* What you are asked to do
Beginning with the first line of the entries below, quote each line until you reach and include the line with "orange jar [336,416,397,468]".

(Records from a collection)
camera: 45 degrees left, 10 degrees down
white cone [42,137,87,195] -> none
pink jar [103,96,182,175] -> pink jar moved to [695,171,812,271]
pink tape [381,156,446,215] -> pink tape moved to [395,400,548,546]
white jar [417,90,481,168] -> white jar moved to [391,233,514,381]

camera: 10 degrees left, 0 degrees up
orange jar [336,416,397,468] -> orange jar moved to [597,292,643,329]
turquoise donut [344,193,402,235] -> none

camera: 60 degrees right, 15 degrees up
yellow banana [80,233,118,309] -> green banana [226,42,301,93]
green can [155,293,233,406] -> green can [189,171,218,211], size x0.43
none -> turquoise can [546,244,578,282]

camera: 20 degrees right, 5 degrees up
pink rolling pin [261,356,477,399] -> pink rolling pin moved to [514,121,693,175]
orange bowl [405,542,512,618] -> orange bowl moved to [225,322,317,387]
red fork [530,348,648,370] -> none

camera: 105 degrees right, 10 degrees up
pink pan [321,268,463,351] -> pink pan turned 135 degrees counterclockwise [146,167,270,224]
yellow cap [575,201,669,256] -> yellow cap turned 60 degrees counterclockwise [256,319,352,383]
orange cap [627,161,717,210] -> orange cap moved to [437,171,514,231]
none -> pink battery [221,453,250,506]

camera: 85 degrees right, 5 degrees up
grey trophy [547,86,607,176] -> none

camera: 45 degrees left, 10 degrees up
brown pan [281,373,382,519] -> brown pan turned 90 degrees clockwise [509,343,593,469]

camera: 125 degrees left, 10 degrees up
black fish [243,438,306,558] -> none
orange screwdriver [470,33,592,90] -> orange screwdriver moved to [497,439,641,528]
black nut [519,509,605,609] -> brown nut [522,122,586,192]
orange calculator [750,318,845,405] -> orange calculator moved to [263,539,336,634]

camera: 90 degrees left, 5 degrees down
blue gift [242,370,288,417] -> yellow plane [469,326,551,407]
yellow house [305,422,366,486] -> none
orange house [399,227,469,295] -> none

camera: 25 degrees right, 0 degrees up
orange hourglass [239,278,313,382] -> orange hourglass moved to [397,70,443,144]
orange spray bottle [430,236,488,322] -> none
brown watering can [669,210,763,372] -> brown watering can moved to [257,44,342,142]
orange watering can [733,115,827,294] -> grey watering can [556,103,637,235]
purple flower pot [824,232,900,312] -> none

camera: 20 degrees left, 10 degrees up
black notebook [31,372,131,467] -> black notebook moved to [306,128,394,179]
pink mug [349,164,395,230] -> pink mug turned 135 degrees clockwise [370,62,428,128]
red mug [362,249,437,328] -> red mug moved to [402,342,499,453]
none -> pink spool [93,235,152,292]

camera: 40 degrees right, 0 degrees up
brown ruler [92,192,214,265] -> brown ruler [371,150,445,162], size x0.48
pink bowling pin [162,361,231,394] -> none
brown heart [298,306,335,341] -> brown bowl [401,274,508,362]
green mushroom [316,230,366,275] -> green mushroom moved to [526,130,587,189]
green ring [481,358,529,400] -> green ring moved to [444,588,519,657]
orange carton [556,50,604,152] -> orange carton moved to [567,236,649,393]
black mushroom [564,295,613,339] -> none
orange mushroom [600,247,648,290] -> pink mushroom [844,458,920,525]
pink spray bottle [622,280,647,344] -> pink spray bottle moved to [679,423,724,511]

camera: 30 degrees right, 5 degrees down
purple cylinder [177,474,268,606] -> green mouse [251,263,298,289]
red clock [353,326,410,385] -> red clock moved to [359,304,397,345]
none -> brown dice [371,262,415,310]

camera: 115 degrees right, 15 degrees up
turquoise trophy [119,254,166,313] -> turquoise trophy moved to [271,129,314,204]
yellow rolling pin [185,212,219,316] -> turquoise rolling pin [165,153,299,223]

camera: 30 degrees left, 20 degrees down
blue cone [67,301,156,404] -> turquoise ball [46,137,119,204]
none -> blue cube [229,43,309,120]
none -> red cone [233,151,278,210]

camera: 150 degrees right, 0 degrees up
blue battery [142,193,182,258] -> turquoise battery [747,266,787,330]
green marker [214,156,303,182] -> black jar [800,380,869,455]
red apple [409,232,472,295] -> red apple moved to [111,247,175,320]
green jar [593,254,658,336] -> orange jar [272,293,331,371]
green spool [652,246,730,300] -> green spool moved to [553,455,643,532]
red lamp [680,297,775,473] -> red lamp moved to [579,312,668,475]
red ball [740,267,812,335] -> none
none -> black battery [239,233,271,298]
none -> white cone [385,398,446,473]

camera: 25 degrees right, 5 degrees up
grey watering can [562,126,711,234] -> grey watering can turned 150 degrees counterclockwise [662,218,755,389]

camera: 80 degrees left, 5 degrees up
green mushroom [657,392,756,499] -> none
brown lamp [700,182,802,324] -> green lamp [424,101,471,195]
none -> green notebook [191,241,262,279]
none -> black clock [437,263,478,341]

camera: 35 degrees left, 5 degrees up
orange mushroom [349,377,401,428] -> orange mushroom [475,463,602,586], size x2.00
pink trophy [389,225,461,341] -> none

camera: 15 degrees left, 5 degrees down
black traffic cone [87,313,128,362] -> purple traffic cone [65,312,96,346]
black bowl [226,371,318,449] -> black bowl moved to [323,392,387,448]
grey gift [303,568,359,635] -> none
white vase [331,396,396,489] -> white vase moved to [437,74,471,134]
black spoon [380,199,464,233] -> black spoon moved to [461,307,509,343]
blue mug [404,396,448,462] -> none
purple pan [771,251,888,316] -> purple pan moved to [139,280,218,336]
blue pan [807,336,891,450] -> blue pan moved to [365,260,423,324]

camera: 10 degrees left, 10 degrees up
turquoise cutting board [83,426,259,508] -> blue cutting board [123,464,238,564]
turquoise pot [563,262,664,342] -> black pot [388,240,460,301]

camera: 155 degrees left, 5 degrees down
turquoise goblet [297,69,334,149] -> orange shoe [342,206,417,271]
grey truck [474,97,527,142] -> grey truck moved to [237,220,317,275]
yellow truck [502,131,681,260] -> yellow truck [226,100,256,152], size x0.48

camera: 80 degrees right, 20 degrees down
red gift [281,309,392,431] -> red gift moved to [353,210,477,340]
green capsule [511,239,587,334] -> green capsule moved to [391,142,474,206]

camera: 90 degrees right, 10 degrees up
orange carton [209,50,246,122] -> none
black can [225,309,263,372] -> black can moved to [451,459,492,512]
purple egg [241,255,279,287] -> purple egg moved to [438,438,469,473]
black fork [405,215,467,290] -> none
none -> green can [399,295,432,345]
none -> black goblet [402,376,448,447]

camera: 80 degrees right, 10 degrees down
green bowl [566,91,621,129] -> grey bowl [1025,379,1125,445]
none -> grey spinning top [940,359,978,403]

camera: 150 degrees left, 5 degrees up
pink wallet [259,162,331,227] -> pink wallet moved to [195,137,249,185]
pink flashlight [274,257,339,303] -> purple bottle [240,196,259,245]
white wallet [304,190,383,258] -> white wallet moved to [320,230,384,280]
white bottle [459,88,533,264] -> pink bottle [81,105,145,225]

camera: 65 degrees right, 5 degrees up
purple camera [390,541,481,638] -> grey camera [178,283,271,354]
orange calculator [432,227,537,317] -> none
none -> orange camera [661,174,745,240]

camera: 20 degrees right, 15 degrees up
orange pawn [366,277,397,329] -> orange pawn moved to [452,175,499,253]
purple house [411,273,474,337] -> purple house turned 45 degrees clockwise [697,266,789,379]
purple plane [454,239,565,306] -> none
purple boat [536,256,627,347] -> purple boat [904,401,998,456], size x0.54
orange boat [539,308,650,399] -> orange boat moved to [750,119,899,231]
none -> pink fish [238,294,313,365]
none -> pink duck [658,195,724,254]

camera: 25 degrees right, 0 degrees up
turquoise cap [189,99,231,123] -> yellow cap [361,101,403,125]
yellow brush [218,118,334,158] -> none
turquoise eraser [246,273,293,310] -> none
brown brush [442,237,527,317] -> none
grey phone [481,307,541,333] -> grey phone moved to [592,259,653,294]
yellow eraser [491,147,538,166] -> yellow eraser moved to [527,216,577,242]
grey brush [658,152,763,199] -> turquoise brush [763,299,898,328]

* Response to the task
camera: 45 degrees left, 10 degrees down
white cone [42,137,87,195] -> none
pink jar [103,96,182,175] -> pink jar moved to [695,171,812,271]
pink tape [381,156,446,215] -> pink tape moved to [395,400,548,546]
white jar [417,90,481,168] -> white jar moved to [391,233,514,381]

camera: 10 degrees left, 0 degrees up
orange jar [336,416,397,468] -> orange jar moved to [597,292,643,329]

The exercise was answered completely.